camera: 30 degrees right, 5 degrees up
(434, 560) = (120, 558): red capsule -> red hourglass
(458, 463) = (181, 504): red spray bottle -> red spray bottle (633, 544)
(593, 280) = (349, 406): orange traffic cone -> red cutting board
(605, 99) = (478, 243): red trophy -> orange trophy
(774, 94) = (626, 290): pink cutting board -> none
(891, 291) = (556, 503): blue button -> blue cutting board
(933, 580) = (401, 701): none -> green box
================================
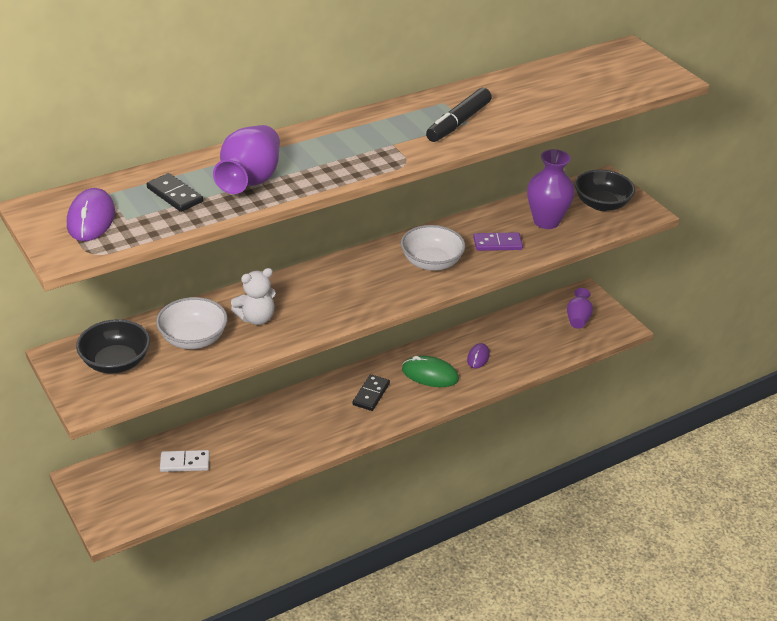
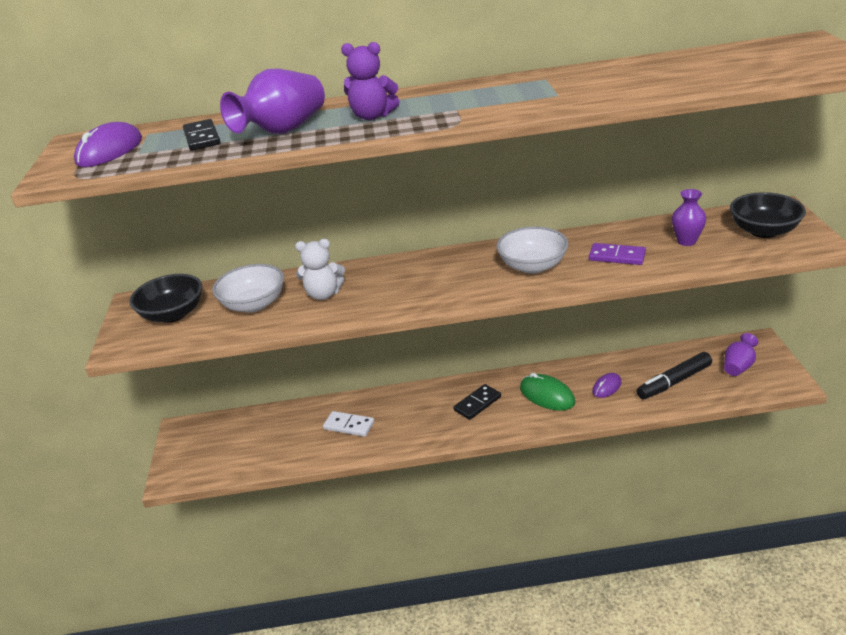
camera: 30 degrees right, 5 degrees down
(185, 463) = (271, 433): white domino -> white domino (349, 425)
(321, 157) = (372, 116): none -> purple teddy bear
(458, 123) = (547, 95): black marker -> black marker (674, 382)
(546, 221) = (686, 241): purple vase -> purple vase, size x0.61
================================
__Work request__
Would you print, exactly as written, every line above from the one holding "(458, 463) = (181, 504): red" through the one holding "(933, 580) = (401, 701): none -> green box", with both included and no other lines?

__Answer to this task__
(458, 463) = (181, 504): red spray bottle -> red spray bottle (633, 544)
(593, 280) = (349, 406): orange traffic cone -> red cutting board
(605, 99) = (478, 243): red trophy -> orange trophy
(774, 94) = (626, 290): pink cutting board -> none
(891, 291) = (556, 503): blue button -> blue cutting board
(933, 580) = (401, 701): none -> green box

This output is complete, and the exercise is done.